EXERCISE REQUIREMENTS —
Which lines in the records below contain the word "bench"? Copy each one out.
** DATA EXTRACT follows **
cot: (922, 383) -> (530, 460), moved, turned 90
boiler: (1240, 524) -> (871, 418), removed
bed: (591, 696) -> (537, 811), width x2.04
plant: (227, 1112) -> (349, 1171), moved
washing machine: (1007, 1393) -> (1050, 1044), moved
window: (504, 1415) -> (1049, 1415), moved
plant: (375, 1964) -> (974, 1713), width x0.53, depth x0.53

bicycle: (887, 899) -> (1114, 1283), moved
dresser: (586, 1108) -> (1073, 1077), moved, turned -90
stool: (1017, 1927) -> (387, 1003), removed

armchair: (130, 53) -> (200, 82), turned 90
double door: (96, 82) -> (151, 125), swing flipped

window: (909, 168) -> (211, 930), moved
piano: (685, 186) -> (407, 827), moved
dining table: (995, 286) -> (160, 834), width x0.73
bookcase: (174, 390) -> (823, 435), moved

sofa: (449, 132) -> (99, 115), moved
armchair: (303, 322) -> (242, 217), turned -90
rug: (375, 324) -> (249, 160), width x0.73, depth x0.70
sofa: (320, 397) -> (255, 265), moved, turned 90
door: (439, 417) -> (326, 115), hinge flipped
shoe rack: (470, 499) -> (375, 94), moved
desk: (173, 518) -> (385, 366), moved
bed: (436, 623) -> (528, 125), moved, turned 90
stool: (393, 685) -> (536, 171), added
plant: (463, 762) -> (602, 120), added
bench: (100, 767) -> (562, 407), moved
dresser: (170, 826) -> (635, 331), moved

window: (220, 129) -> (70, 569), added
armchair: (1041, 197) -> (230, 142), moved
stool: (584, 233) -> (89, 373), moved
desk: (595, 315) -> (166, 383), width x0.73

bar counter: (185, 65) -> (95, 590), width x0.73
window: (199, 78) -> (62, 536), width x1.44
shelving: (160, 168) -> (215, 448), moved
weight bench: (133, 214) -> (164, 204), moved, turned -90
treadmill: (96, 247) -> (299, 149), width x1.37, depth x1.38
** End of DATA EXTRACT **
EXERCISE ANSWER —
bench: (100, 767) -> (562, 407), moved
weight bench: (133, 214) -> (164, 204), moved, turned -90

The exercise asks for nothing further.